===== STORED DATA

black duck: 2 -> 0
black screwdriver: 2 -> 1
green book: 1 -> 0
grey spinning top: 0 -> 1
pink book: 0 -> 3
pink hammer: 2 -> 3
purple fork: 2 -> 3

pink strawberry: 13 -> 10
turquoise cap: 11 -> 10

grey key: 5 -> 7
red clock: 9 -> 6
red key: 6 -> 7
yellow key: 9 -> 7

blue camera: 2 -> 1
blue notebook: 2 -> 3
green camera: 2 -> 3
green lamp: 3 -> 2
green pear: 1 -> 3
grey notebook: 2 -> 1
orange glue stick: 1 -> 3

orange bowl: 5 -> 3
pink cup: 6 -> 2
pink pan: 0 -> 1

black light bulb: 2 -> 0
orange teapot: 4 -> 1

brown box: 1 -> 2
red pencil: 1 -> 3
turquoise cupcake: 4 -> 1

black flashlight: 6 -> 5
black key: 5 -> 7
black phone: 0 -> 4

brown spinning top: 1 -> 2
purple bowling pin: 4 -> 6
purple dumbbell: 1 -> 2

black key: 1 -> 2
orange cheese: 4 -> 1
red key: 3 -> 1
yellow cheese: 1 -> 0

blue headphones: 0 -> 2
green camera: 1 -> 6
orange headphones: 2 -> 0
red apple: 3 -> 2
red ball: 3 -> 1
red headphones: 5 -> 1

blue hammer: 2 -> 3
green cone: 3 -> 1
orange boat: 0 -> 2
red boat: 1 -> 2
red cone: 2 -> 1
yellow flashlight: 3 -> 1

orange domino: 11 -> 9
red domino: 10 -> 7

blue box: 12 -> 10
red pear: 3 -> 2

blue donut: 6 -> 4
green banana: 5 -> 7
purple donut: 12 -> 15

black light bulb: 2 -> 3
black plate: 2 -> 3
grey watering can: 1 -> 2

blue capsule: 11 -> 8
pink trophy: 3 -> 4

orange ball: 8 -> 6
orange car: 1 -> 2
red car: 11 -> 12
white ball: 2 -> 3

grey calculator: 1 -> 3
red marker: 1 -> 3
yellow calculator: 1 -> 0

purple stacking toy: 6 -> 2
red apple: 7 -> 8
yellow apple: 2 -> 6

==========

(TASK DESCRIPTION): Word for word, repeat every entry listed above.

(SOLUTION BELOW):
black duck: 2 -> 0
black screwdriver: 2 -> 1
green book: 1 -> 0
grey spinning top: 0 -> 1
pink book: 0 -> 3
pink hammer: 2 -> 3
purple fork: 2 -> 3

pink strawberry: 13 -> 10
turquoise cap: 11 -> 10

grey key: 5 -> 7
red clock: 9 -> 6
red key: 6 -> 7
yellow key: 9 -> 7

blue camera: 2 -> 1
blue notebook: 2 -> 3
green camera: 2 -> 3
green lamp: 3 -> 2
green pear: 1 -> 3
grey notebook: 2 -> 1
orange glue stick: 1 -> 3

orange bowl: 5 -> 3
pink cup: 6 -> 2
pink pan: 0 -> 1

black light bulb: 2 -> 0
orange teapot: 4 -> 1

brown box: 1 -> 2
red pencil: 1 -> 3
turquoise cupcake: 4 -> 1

black flashlight: 6 -> 5
black key: 5 -> 7
black phone: 0 -> 4

brown spinning top: 1 -> 2
purple bowling pin: 4 -> 6
purple dumbbell: 1 -> 2

black key: 1 -> 2
orange cheese: 4 -> 1
red key: 3 -> 1
yellow cheese: 1 -> 0

blue headphones: 0 -> 2
green camera: 1 -> 6
orange headphones: 2 -> 0
red apple: 3 -> 2
red ball: 3 -> 1
red headphones: 5 -> 1

blue hammer: 2 -> 3
green cone: 3 -> 1
orange boat: 0 -> 2
red boat: 1 -> 2
red cone: 2 -> 1
yellow flashlight: 3 -> 1

orange domino: 11 -> 9
red domino: 10 -> 7

blue box: 12 -> 10
red pear: 3 -> 2

blue donut: 6 -> 4
green banana: 5 -> 7
purple donut: 12 -> 15

black light bulb: 2 -> 3
black plate: 2 -> 3
grey watering can: 1 -> 2

blue capsule: 11 -> 8
pink trophy: 3 -> 4

orange ball: 8 -> 6
orange car: 1 -> 2
red car: 11 -> 12
white ball: 2 -> 3

grey calculator: 1 -> 3
red marker: 1 -> 3
yellow calculator: 1 -> 0

purple stacking toy: 6 -> 2
red apple: 7 -> 8
yellow apple: 2 -> 6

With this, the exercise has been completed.